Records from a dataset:
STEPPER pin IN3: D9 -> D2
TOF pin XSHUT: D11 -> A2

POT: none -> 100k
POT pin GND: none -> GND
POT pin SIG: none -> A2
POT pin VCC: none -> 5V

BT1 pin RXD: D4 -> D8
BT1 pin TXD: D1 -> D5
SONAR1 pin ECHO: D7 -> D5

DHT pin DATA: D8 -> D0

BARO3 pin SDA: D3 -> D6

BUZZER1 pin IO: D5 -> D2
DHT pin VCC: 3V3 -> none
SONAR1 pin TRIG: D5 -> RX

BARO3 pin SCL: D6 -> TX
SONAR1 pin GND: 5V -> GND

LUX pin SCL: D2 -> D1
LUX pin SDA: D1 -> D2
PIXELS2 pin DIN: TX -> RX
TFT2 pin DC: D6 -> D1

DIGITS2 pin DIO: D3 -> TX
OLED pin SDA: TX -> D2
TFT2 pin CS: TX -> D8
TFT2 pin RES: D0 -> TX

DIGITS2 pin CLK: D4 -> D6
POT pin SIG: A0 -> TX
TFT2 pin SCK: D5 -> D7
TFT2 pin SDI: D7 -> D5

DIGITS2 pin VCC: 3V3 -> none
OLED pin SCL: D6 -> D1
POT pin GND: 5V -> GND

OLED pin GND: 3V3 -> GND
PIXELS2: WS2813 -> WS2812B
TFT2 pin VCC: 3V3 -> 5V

• [THE PROBLEM]
Retrieve each line of the data in which the word "OLED" can be found.

• [WORKED SOLUTION]
OLED pin SDA: TX -> D2
OLED pin SCL: D6 -> D1
OLED pin GND: 3V3 -> GND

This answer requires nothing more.